# [What to produce]
Look through the listing below and report how many lines contain "lamp", as a bare number.

# [Material for this task]
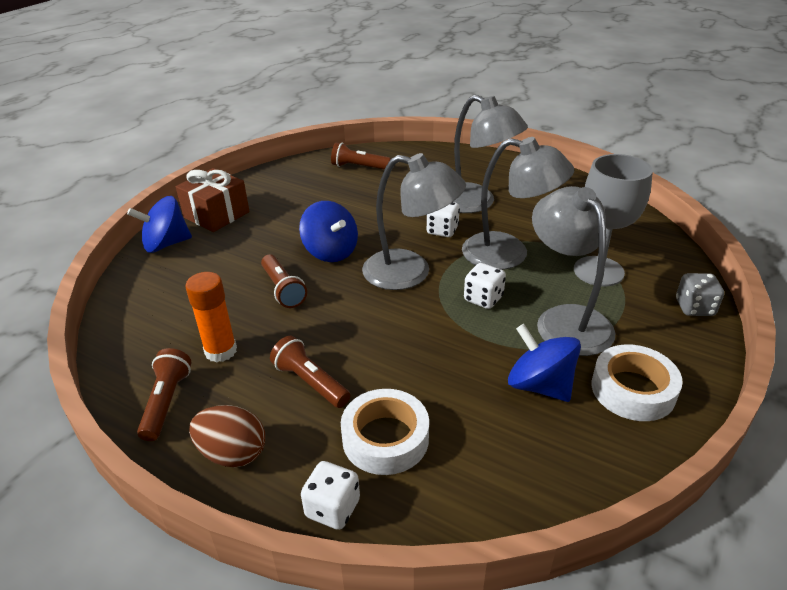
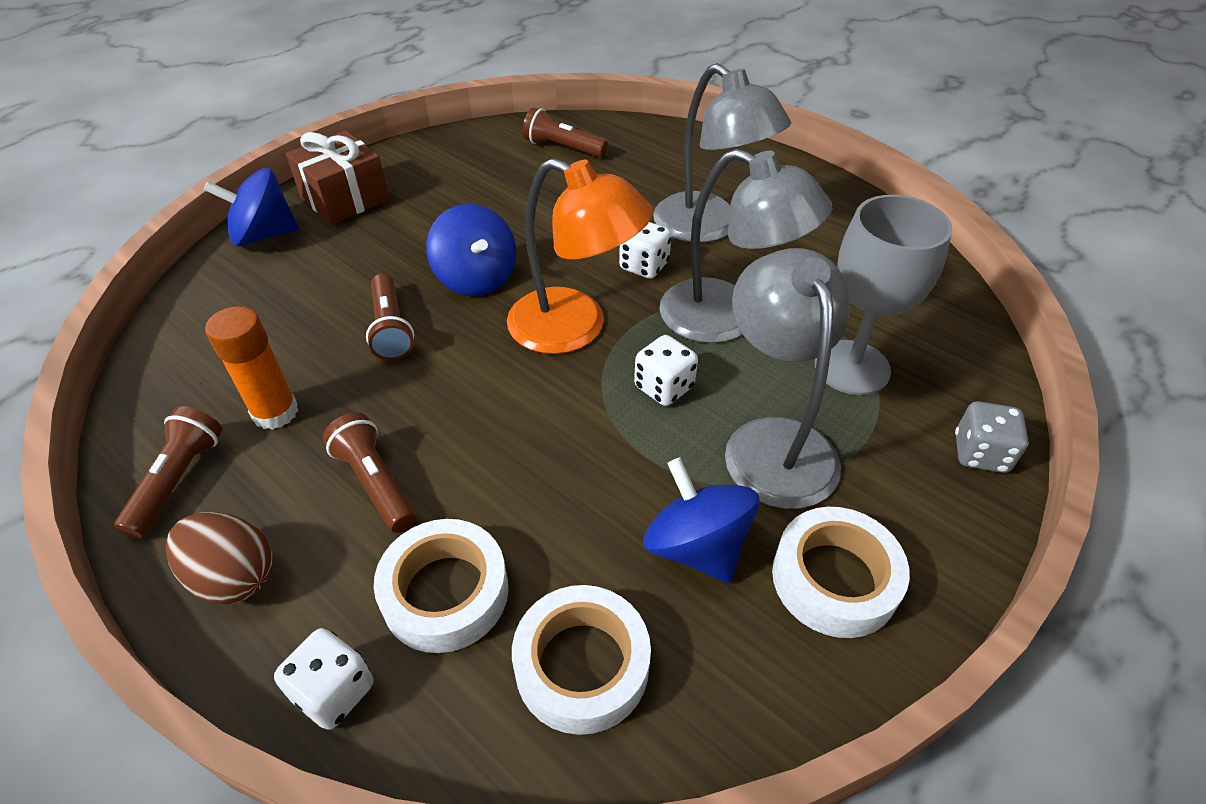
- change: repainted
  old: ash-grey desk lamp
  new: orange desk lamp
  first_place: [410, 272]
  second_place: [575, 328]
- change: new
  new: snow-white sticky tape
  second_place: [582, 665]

# [Output below]
2